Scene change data
+===+

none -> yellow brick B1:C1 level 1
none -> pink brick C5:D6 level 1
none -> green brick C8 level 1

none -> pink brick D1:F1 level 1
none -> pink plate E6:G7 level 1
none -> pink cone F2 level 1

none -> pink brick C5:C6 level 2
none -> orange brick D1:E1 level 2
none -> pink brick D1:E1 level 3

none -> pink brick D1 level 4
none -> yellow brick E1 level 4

+===+

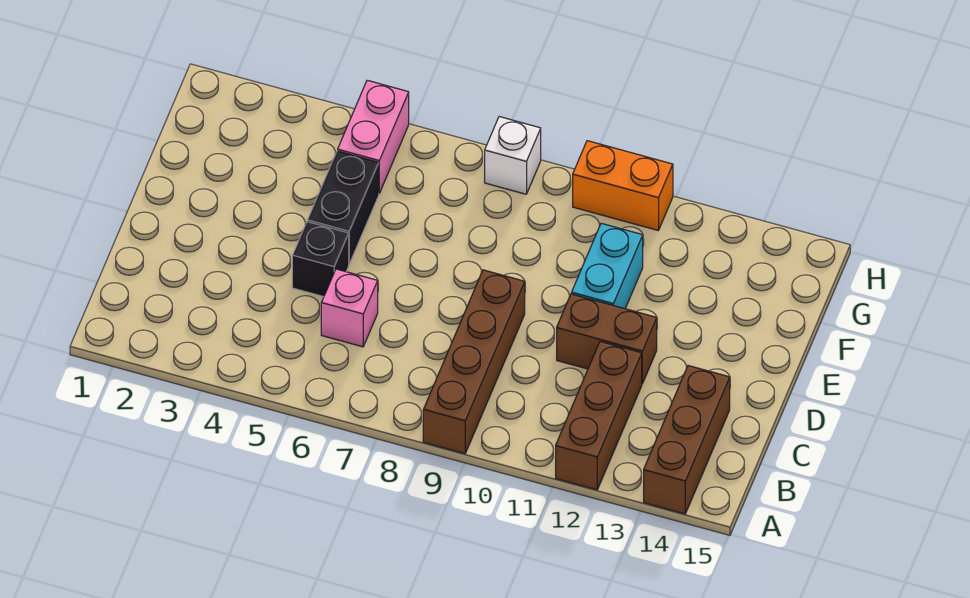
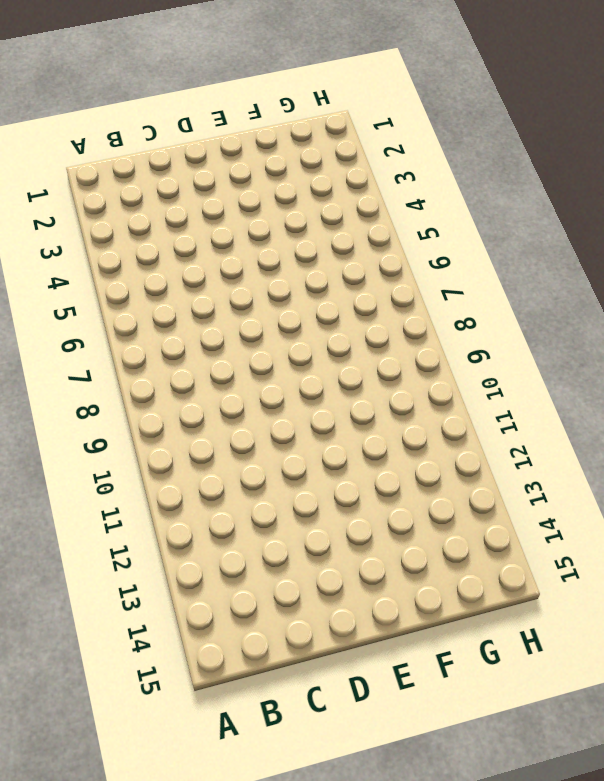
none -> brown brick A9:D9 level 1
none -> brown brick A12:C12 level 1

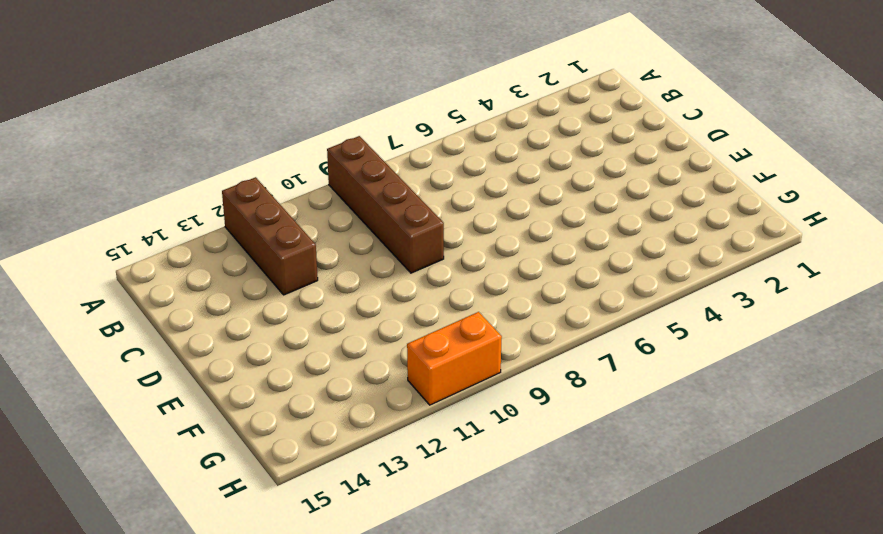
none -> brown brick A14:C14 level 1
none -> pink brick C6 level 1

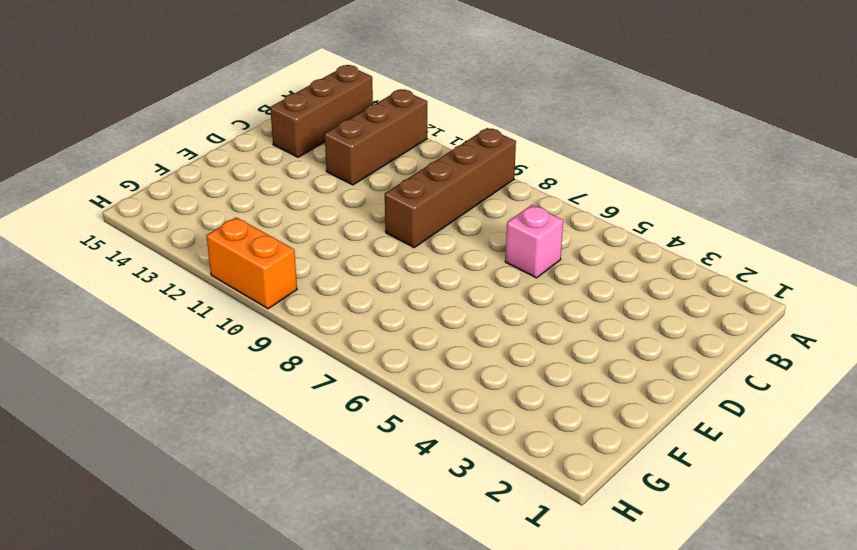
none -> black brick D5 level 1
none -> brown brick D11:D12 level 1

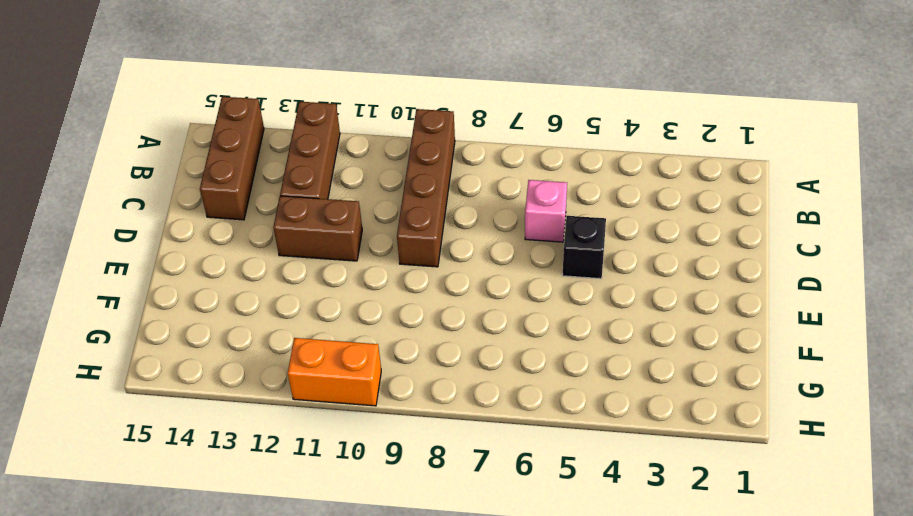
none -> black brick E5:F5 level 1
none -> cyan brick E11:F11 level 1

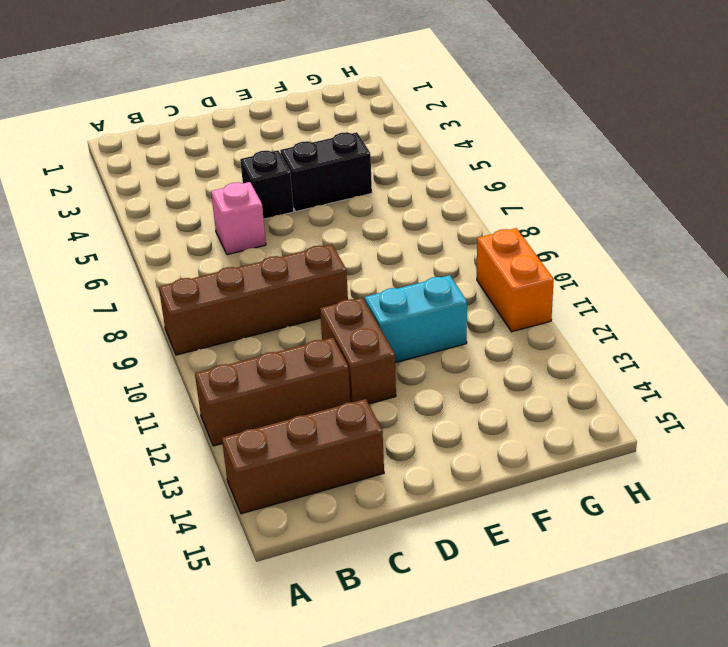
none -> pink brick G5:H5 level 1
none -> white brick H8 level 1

+===+

Return all lines from the data above with "pink" in them.

none -> pink brick C5:D6 level 1
none -> pink brick D1:F1 level 1
none -> pink plate E6:G7 level 1
none -> pink cone F2 level 1
none -> pink brick C5:C6 level 2
none -> pink brick D1:E1 level 3
none -> pink brick D1 level 4
none -> pink brick C6 level 1
none -> pink brick G5:H5 level 1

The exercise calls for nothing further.